## Required work
Print the data verbatim. Leave every image out.

------ Raw data ------

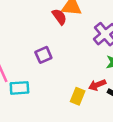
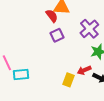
purple square: (43, 55) -> (57, 35), moved

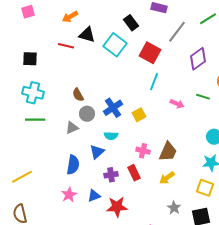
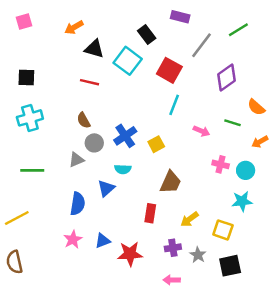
red line: (66, 46) -> (89, 82), moved
cyan cross: (33, 93) -> (30, 118), turned -30
green line: (35, 120) -> (32, 170), moved
pink cross: (143, 151) -> (221, 164), moved
brown trapezoid: (168, 152) -> (170, 182), moved
red rectangle: (134, 173) -> (150, 213), turned 35
purple cross: (111, 175) -> (173, 248), moved
yellow square: (205, 188) -> (223, 230), moved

------

## Answer box
purple square: (43, 55) -> (57, 35), moved

red line: (66, 46) -> (89, 82), moved
cyan cross: (33, 93) -> (30, 118), turned -30
green line: (35, 120) -> (32, 170), moved
pink cross: (143, 151) -> (221, 164), moved
brown trapezoid: (168, 152) -> (170, 182), moved
red rectangle: (134, 173) -> (150, 213), turned 35
purple cross: (111, 175) -> (173, 248), moved
yellow square: (205, 188) -> (223, 230), moved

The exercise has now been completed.